(Stored entries)
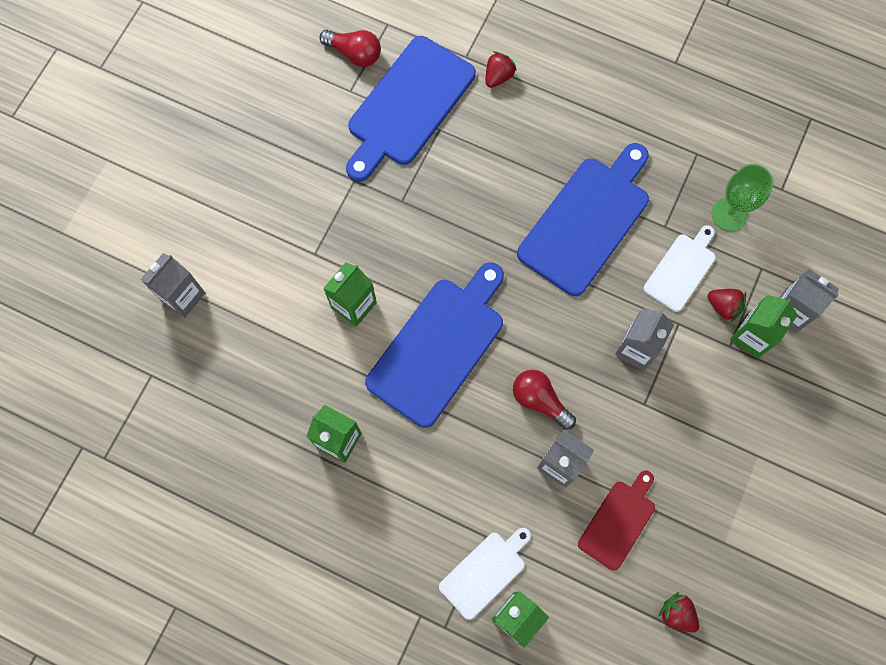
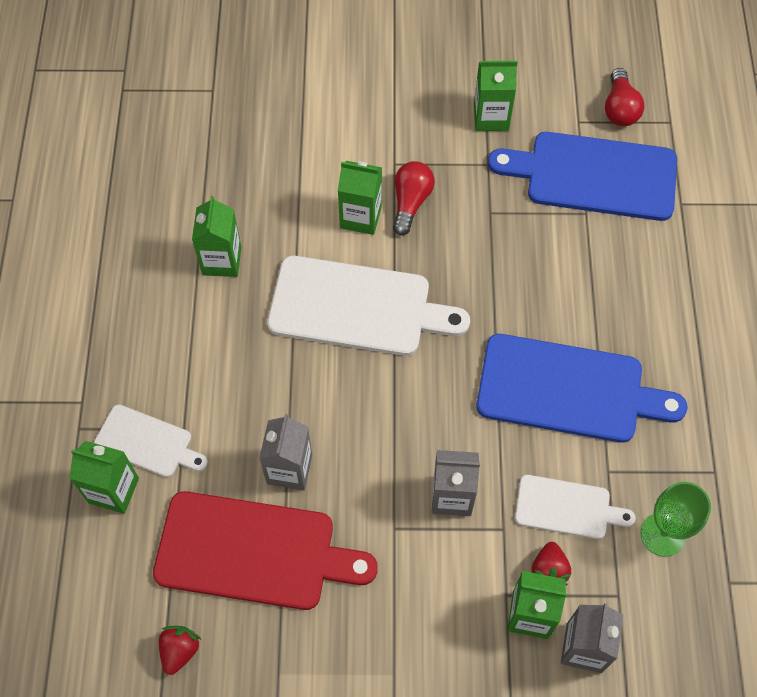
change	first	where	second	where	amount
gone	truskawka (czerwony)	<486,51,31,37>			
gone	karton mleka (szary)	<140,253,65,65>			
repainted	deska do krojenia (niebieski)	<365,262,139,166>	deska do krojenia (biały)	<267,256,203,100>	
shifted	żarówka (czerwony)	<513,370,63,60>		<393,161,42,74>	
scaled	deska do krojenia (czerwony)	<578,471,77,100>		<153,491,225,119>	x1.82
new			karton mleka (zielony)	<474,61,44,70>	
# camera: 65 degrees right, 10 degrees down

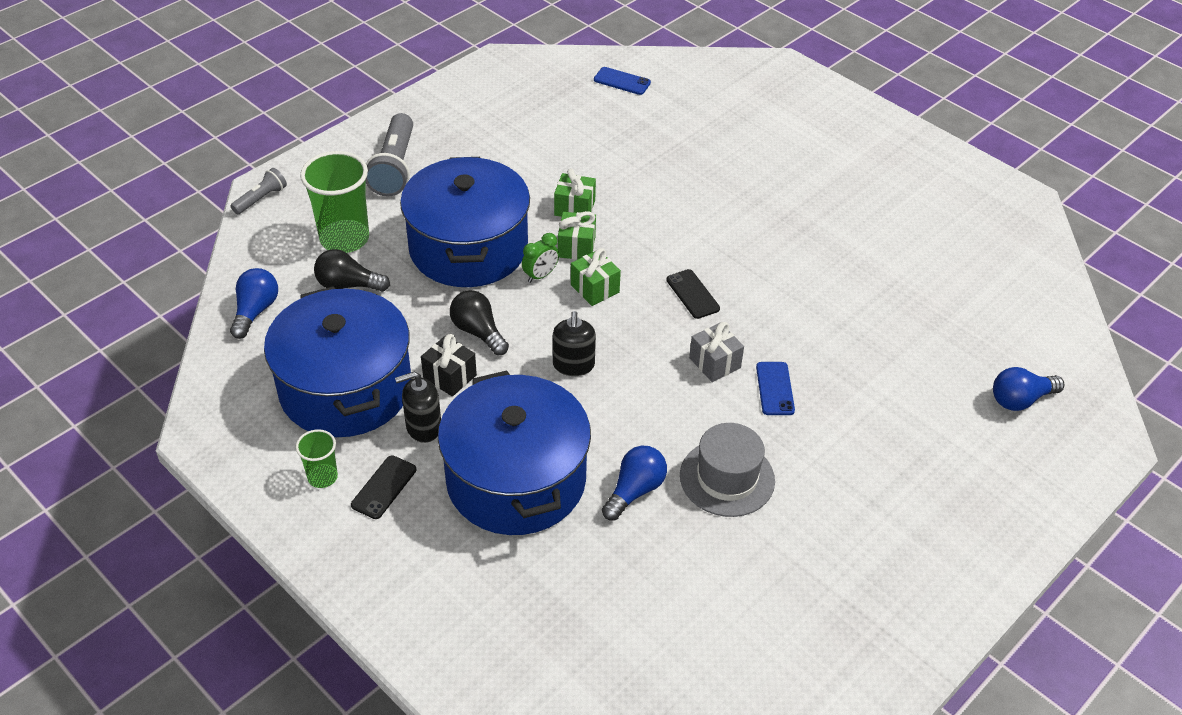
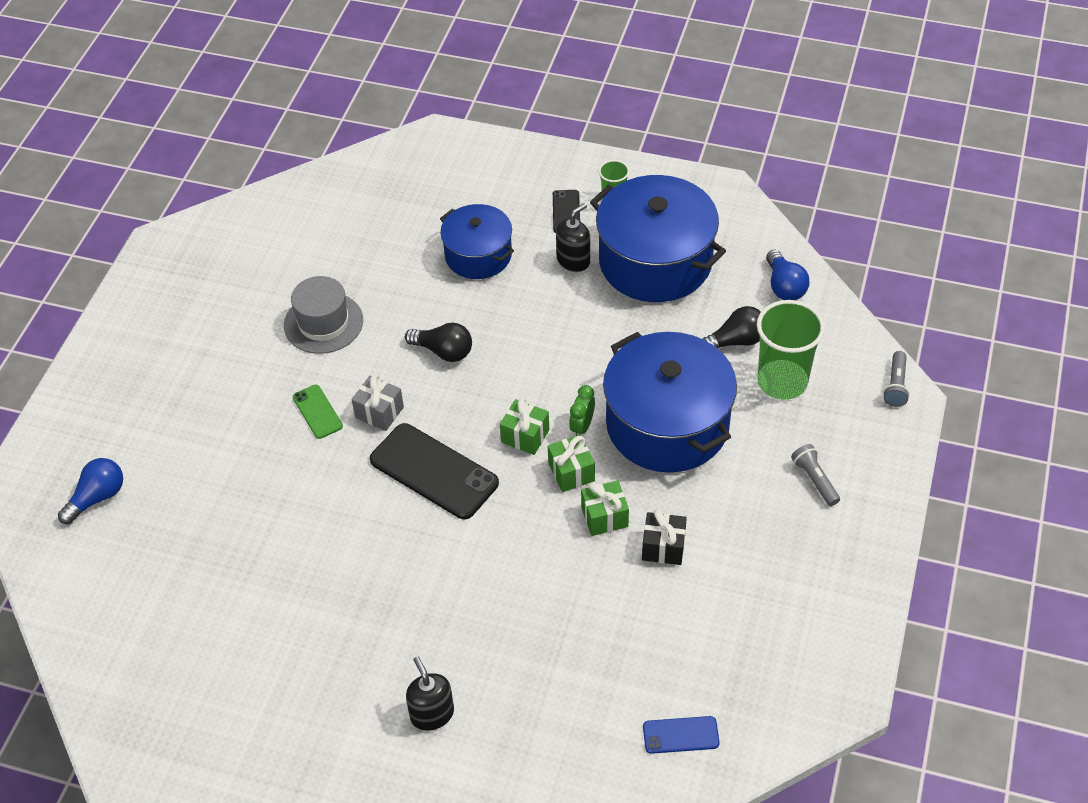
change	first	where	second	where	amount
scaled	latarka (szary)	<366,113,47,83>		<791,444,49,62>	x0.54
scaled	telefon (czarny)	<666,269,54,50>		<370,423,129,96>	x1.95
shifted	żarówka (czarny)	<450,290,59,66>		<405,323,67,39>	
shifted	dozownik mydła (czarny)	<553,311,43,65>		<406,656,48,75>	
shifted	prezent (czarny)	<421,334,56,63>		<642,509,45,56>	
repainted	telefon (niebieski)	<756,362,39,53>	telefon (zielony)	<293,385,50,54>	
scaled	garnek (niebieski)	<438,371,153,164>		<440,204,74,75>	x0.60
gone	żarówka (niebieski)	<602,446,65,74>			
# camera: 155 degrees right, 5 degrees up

■ **PROMPT**
Return the preceding entries verbatim, with the pictures excluded.

■ **REPLY TO THE TASK**
change	first	where	second	where	amount
gone	truskawka (czerwony)	<486,51,31,37>			
gone	karton mleka (szary)	<140,253,65,65>			
repainted	deska do krojenia (niebieski)	<365,262,139,166>	deska do krojenia (biały)	<267,256,203,100>	
shifted	żarówka (czerwony)	<513,370,63,60>		<393,161,42,74>	
scaled	deska do krojenia (czerwony)	<578,471,77,100>		<153,491,225,119>	x1.82
new			karton mleka (zielony)	<474,61,44,70>	
# camera: 65 degrees right, 10 degrees down

change	first	where	second	where	amount
scaled	latarka (szary)	<366,113,47,83>		<791,444,49,62>	x0.54
scaled	telefon (czarny)	<666,269,54,50>		<370,423,129,96>	x1.95
shifted	żarówka (czarny)	<450,290,59,66>		<405,323,67,39>	
shifted	dozownik mydła (czarny)	<553,311,43,65>		<406,656,48,75>	
shifted	prezent (czarny)	<421,334,56,63>		<642,509,45,56>	
repainted	telefon (niebieski)	<756,362,39,53>	telefon (zielony)	<293,385,50,54>	
scaled	garnek (niebieski)	<438,371,153,164>		<440,204,74,75>	x0.60
gone	żarówka (niebieski)	<602,446,65,74>			
# camera: 155 degrees right, 5 degrees up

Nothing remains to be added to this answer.